Records from a spatial question set:
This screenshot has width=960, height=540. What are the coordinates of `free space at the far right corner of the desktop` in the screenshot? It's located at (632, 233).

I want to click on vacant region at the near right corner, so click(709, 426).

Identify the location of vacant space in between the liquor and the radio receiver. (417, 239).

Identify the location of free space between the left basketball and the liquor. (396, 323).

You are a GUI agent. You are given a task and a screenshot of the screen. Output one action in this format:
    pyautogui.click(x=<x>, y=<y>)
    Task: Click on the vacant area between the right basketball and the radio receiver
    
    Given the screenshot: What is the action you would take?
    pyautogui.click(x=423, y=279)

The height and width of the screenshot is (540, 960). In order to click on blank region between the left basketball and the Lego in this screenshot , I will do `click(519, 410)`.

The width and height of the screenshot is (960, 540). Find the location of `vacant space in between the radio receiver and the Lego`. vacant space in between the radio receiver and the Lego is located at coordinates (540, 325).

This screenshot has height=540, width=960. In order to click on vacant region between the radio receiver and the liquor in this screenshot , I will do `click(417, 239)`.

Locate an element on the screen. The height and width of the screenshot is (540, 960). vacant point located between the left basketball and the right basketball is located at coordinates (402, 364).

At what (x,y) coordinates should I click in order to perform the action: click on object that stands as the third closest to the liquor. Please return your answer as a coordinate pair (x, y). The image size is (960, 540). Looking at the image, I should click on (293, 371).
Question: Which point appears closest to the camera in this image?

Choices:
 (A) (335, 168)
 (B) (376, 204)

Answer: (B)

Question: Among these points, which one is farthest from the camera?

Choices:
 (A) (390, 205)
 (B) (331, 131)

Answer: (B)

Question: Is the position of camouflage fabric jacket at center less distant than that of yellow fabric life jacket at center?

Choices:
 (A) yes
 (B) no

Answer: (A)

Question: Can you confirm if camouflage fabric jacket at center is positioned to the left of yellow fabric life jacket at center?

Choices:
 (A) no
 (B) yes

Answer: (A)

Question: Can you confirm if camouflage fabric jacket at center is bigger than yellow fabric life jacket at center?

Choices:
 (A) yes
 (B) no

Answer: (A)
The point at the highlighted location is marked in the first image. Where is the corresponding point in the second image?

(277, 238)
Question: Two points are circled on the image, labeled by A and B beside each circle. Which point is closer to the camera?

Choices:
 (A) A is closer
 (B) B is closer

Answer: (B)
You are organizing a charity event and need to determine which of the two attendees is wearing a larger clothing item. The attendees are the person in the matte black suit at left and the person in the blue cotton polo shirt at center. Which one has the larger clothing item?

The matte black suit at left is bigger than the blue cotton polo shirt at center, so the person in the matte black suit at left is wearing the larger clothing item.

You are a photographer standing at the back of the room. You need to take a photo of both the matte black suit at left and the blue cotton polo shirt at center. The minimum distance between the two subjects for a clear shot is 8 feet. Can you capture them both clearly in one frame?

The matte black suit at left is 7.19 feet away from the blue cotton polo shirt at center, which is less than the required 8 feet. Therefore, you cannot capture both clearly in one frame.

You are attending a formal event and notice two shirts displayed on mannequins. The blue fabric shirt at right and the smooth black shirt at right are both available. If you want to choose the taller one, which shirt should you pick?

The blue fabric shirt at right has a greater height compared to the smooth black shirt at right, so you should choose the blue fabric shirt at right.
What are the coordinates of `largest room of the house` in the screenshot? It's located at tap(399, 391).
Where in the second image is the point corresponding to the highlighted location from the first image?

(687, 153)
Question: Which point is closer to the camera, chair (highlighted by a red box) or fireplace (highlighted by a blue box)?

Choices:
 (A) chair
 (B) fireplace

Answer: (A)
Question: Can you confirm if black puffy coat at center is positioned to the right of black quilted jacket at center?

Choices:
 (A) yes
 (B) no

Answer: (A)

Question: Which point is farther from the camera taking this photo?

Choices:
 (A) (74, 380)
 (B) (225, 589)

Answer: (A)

### Exercise directions
Which lines in the records above contain the word "action"? Pick out every such line in full, treating uppercase and lowercase as different.

### Task output
You are a GUI agent. You are given a task and a screenshot of the screen. Output one action in this format:
    Given the screenshot: What is the action you would take?
At what (x,y) coordinates should I click in order to perform the action: click on object that stands as the third closest to the liquor. Please return your answer as a coordinate pair (x, y). The image size is (960, 540). Looking at the image, I should click on (293, 371).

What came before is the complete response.